(Records shown Opens)
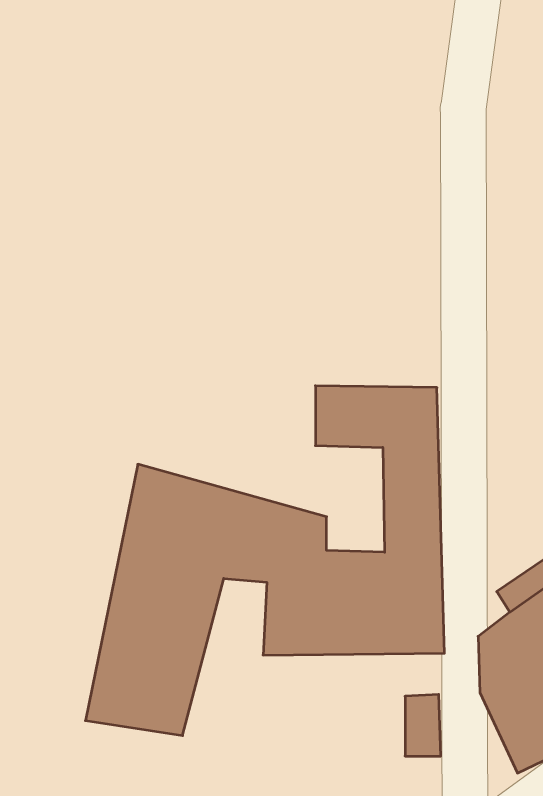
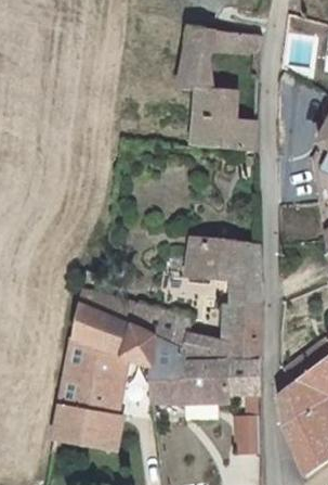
building: none -> [175,25,254,148]

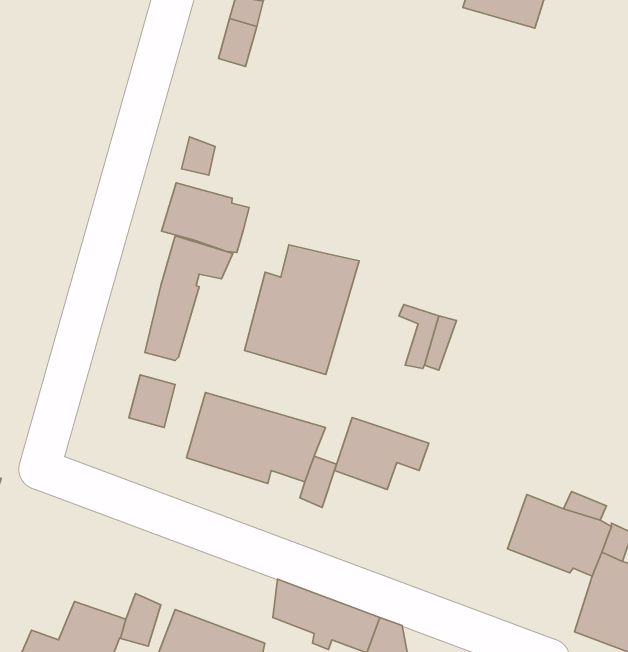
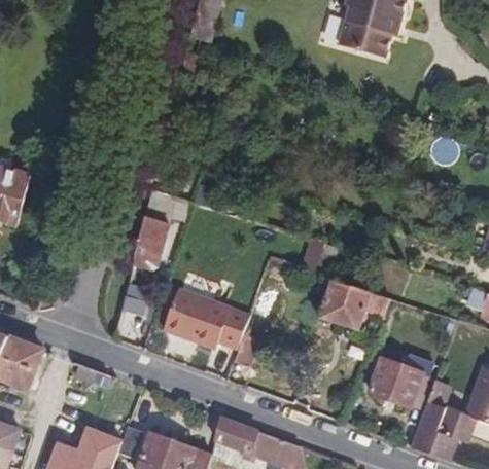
building: [161,183,249,253] -> none
building: [244,245,359,374] -> none
building: [335,418,429,490] -> [325,282,386,328]

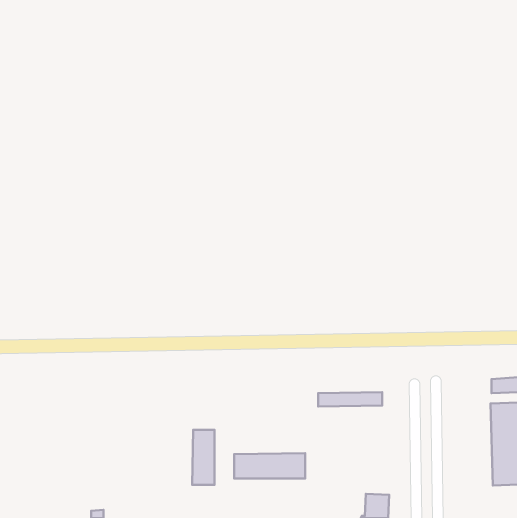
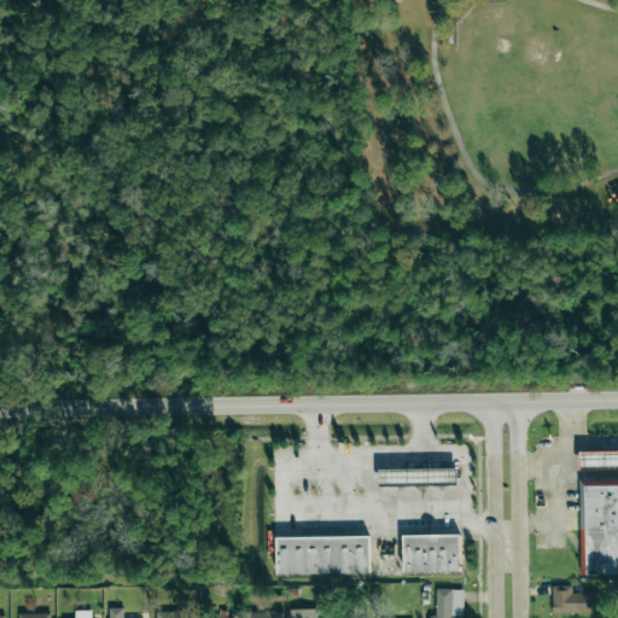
building: [192,430,214,485] -> none
building: none -> [402,538,457,567]
building: none -> [553,584,599,612]

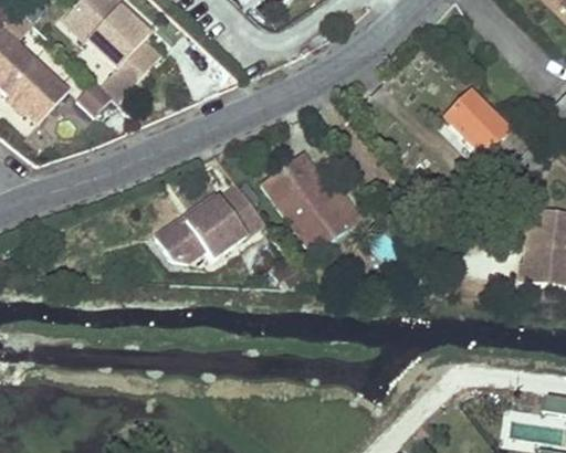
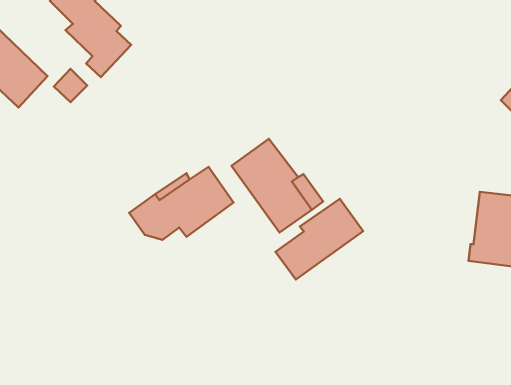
building: [447,92,509,154] -> none
building: none -> [276,199,363,279]

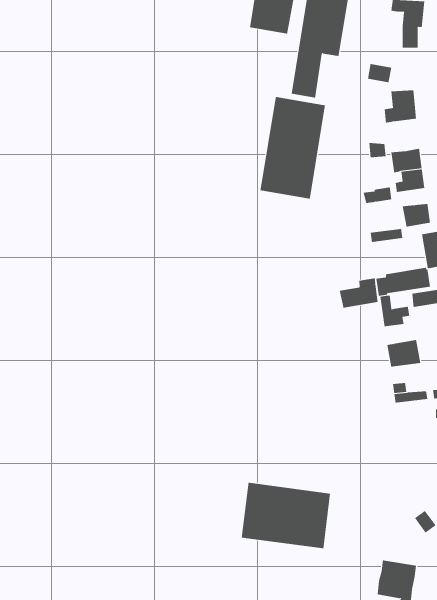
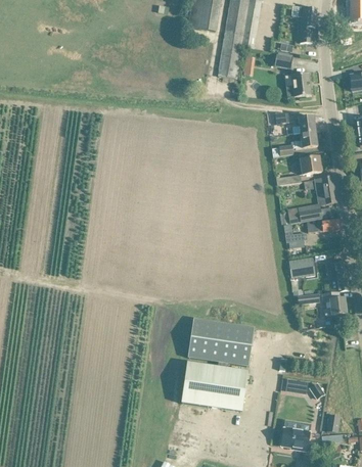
building: [260,96,326,200] -> none
building: [339,277,378,308] -> none
building: none -> [187,318,254,366]

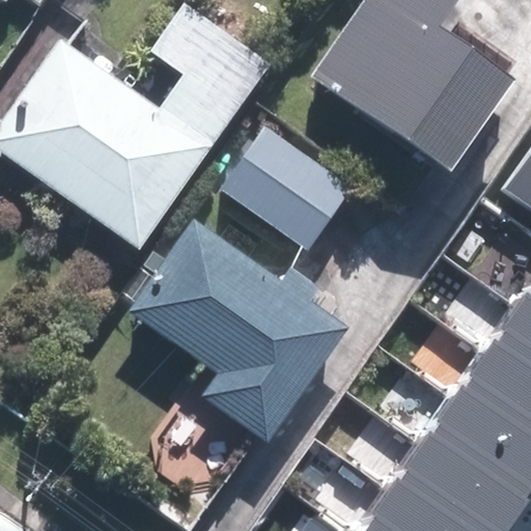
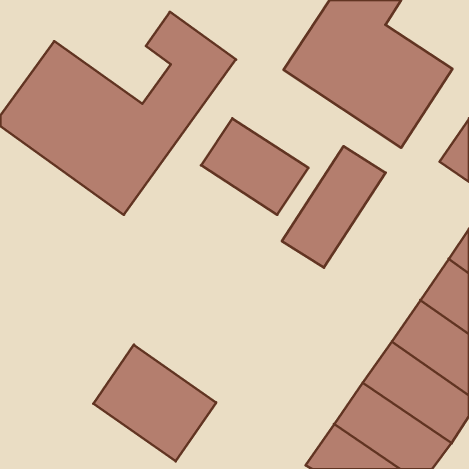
building: none -> [282,146,386,268]
building: [136,223,346,435] -> none
building: none -> [93,345,216,461]

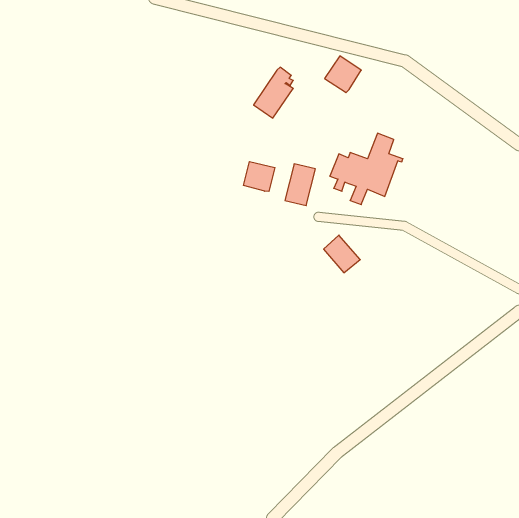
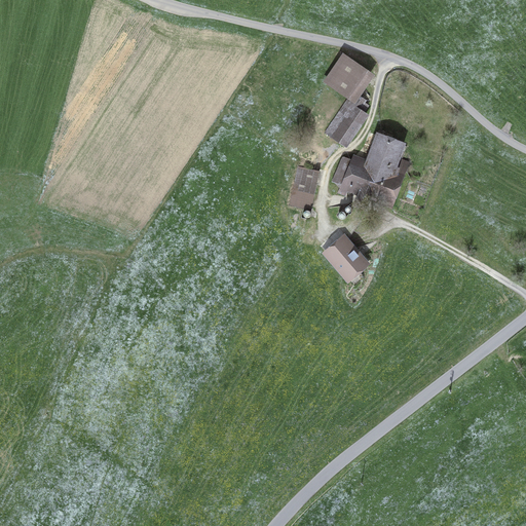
building: [254,67,293,118] -> [326,90,366,142]
building: [244,162,275,191] -> none

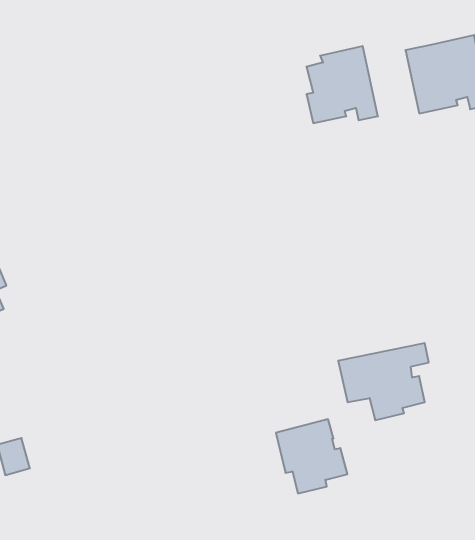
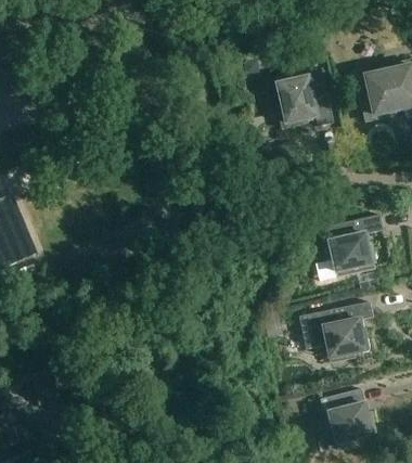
building: none -> [320,214,383,275]
building: [276,419,347,493] -> [320,387,376,446]

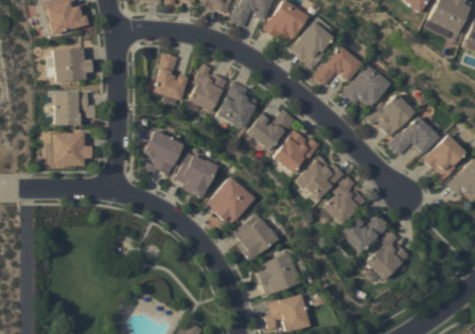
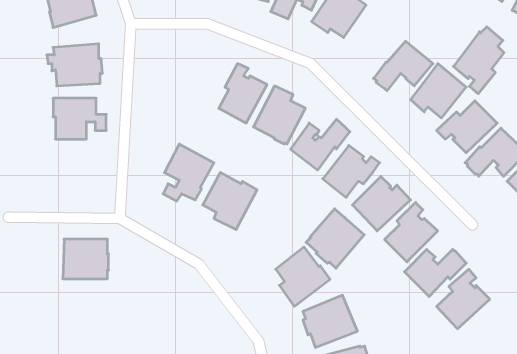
building: [292,16,334,71] -> [453,27,504,94]
building: [153,52,187,100] -> none
building: [54,133,91,165] -> [63,239,109,279]
building: [207,177,255,225] -> [306,209,364,268]

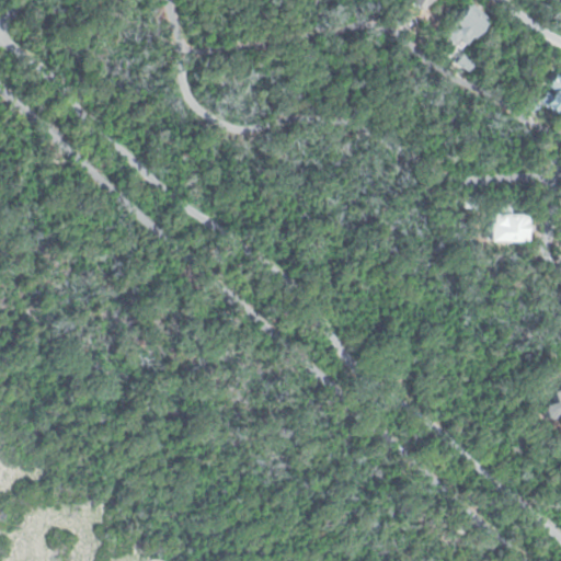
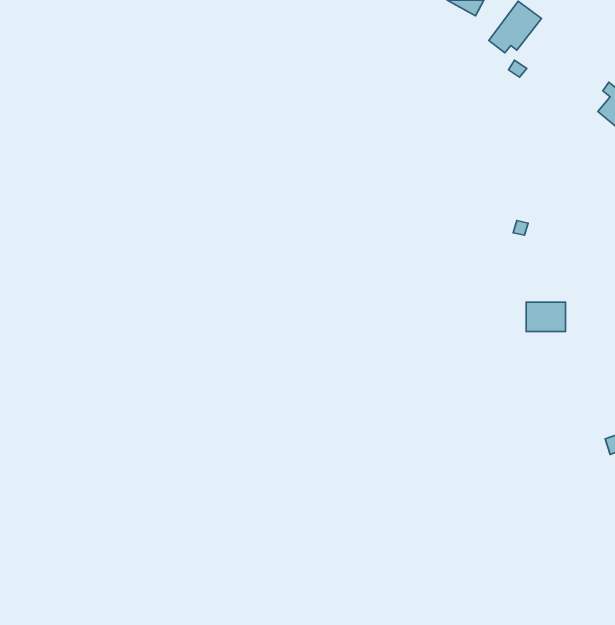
building: [495,216,530,242] -> [526,302,565,331]

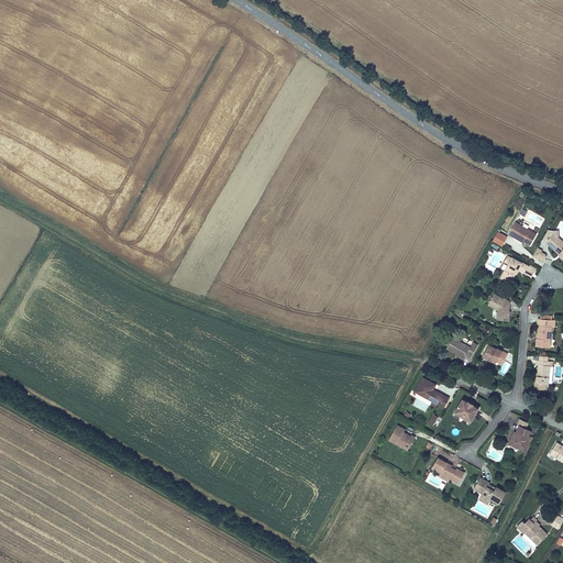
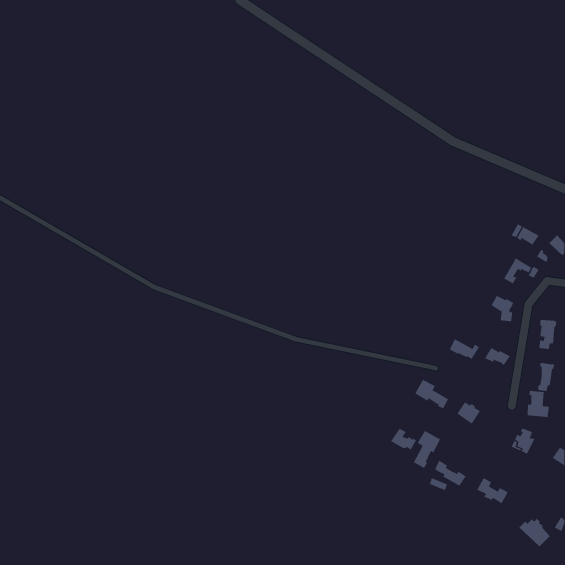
building: none -> [527,390,549,418]
building: none -> [413,430,441,469]

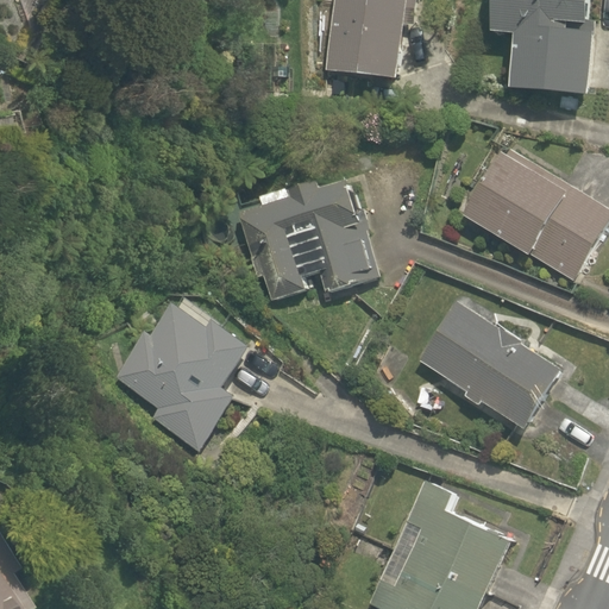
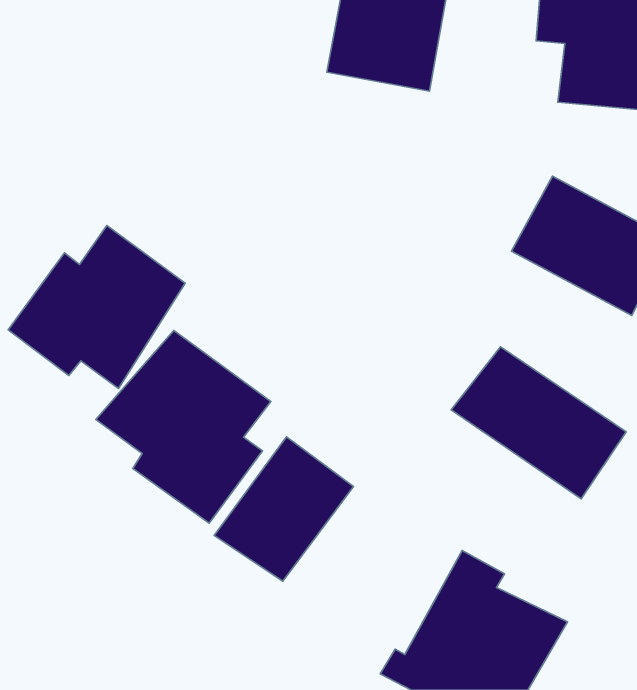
building: [227,181,364,291] -> none
building: none -> [8,226,185,388]
building: none -> [214,437,354,581]

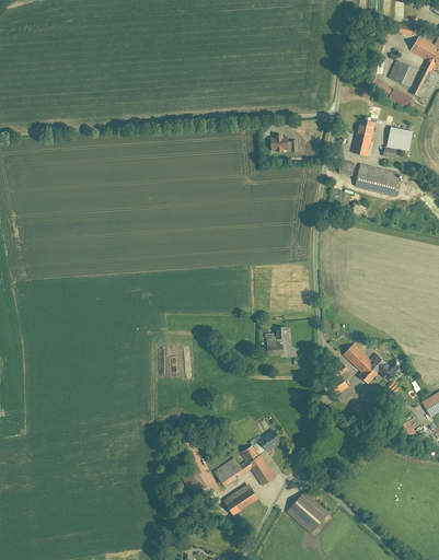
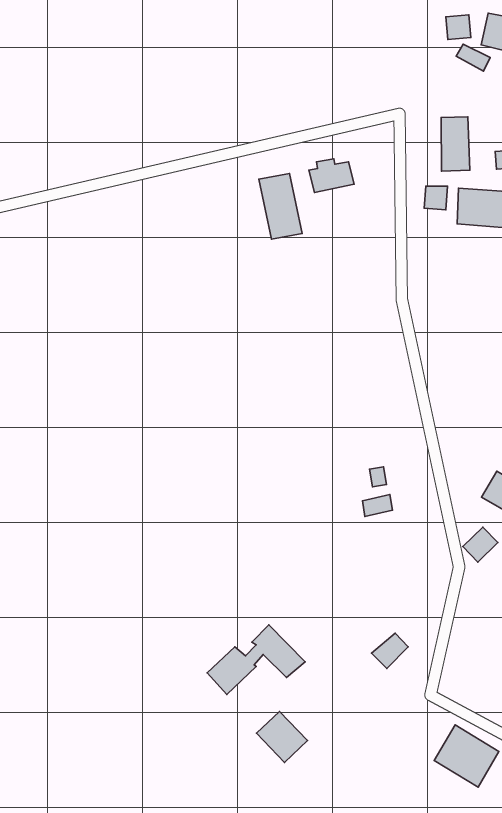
building: none -> [259,174,302,239]
building: [215,448,276,487] -> [207,625,305,695]
building: [226,482,261,515] -> none

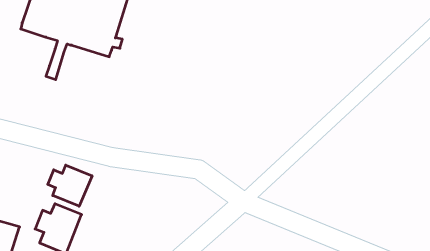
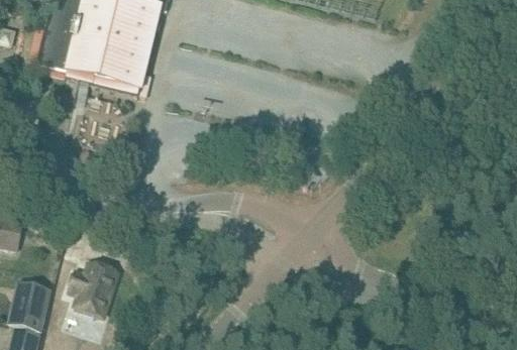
building: [48,165,92,206] -> none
(Records shown Closes)
What is being asked:
Taking the entries above, extract every line from the one bearing "building: [260,96,326,200] -> none" through the one bearing "building: [215,448,276,487] ->", exactly, with no pictures.

Answer to this problem:
building: [260,96,326,200] -> none
building: [339,277,378,308] -> none
building: none -> [187,318,254,366]

building: none -> [282,146,386,268]
building: [136,223,346,435] -> none
building: none -> [93,345,216,461]

building: [254,67,293,118] -> [326,90,366,142]
building: [244,162,275,191] -> none

building: none -> [320,214,383,275]
building: [276,419,347,493] -> [320,387,376,446]

building: [292,16,334,71] -> [453,27,504,94]
building: [153,52,187,100] -> none
building: [54,133,91,165] -> [63,239,109,279]
building: [207,177,255,225] -> [306,209,364,268]

building: [495,216,530,242] -> [526,302,565,331]

building: none -> [527,390,549,418]
building: none -> [413,430,441,469]

building: [227,181,364,291] -> none
building: none -> [8,226,185,388]
building: none -> [214,437,354,581]

building: none -> [259,174,302,239]
building: [215,448,276,487] -> [207,625,305,695]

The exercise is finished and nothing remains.